Would you repeat, exactly as given, the line with "turquoise cap [641,219,725,271]" and every line after it to the end of the entries?

[Stored dataset items]
◆ ◆ ◆ ◆

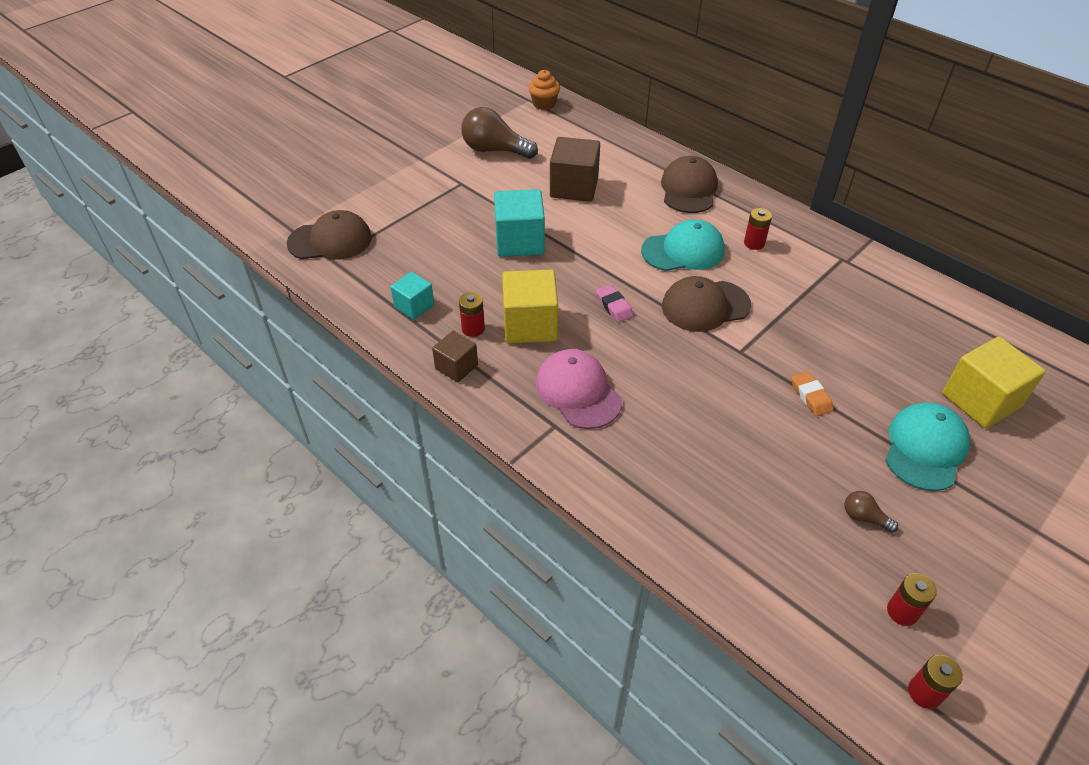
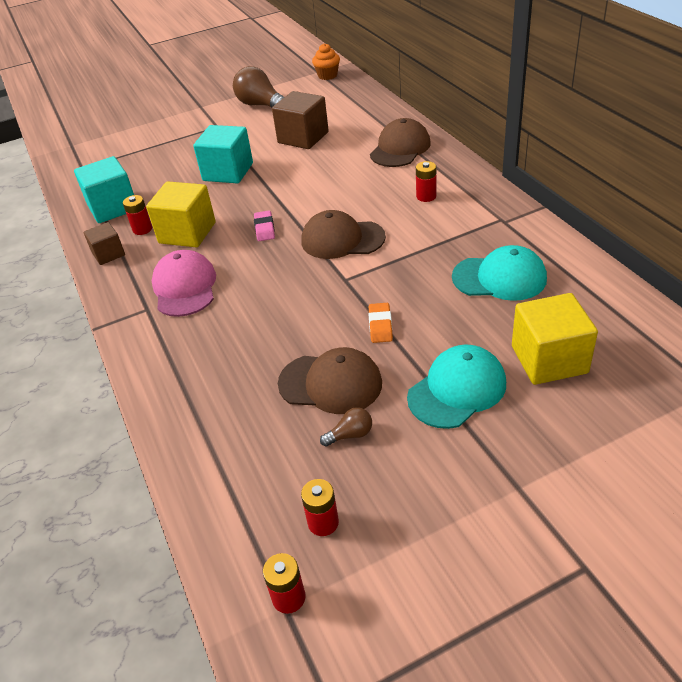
camera: 25 degrees right, 5 degrees down
brown cap [287,210,372,260] -> brown cap moved to [278,347,382,414]
turquoise cube [390,272,434,320] -> turquoise cube [74,156,134,223], size x1.71
turquoise cap [641,219,725,271] -> turquoise cap moved to [452,245,547,301]
brown light bulb [844,491,898,533] -> brown light bulb turned 105 degrees clockwise [320,407,372,447]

◆ ◆ ◆ ◆

Result below
turquoise cap [641,219,725,271] -> turquoise cap moved to [452,245,547,301]
brown light bulb [844,491,898,533] -> brown light bulb turned 105 degrees clockwise [320,407,372,447]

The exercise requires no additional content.